◆ GOAL OF THE EXERCISE ◆
When you reach the line containing "red tile D6:E8 level 1 -> none" in the entries below, begin reproducing lines exactly, and stop once the line containing "red brick I9:I11 level 1 -> none" is done.

━━━ DATA

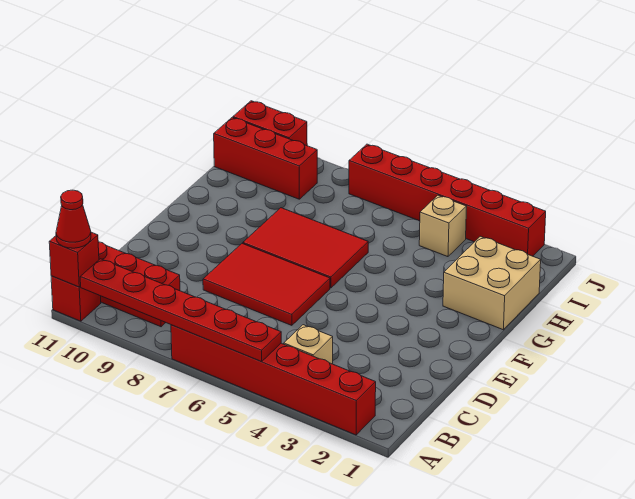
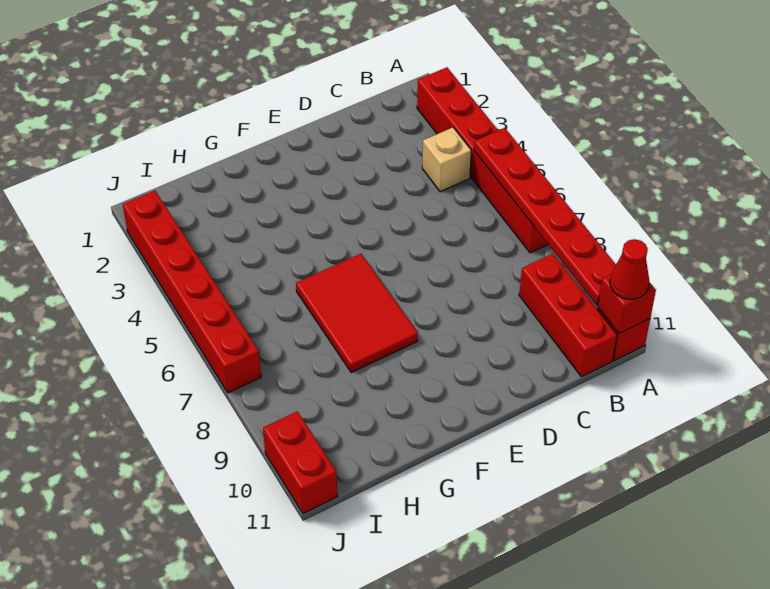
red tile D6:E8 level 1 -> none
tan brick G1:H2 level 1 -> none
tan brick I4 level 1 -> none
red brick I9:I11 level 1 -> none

━━━━━━
━━━ DATA

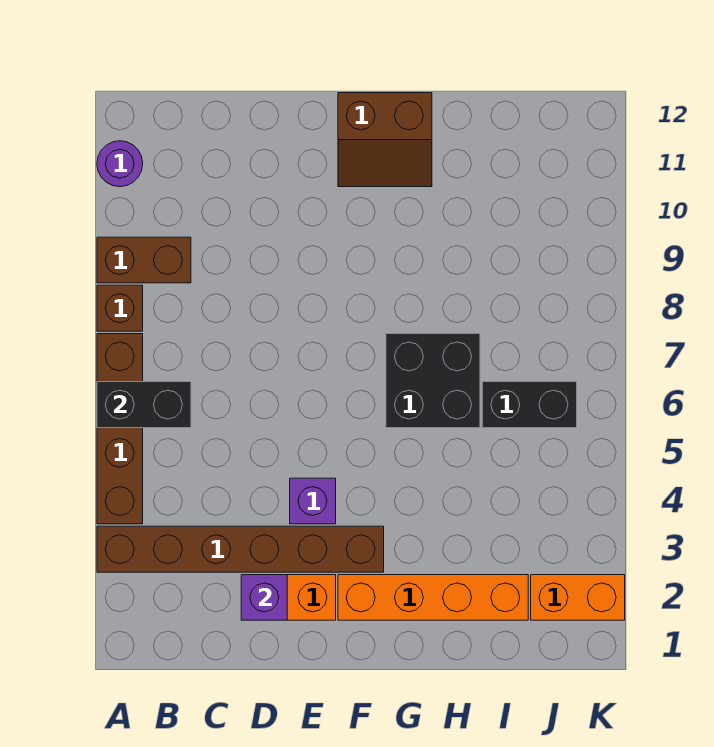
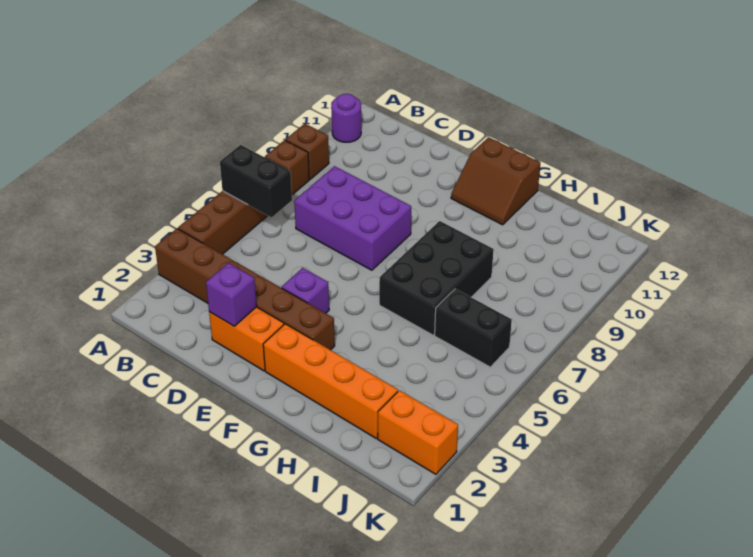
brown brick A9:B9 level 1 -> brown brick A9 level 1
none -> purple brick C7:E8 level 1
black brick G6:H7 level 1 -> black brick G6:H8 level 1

━━━━━━
━━━ DATA

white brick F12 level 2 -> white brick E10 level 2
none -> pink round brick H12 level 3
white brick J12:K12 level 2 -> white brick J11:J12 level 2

━━━━━━

◆ EXERCISE ANSWER ◆
red tile D6:E8 level 1 -> none
tan brick G1:H2 level 1 -> none
tan brick I4 level 1 -> none
red brick I9:I11 level 1 -> none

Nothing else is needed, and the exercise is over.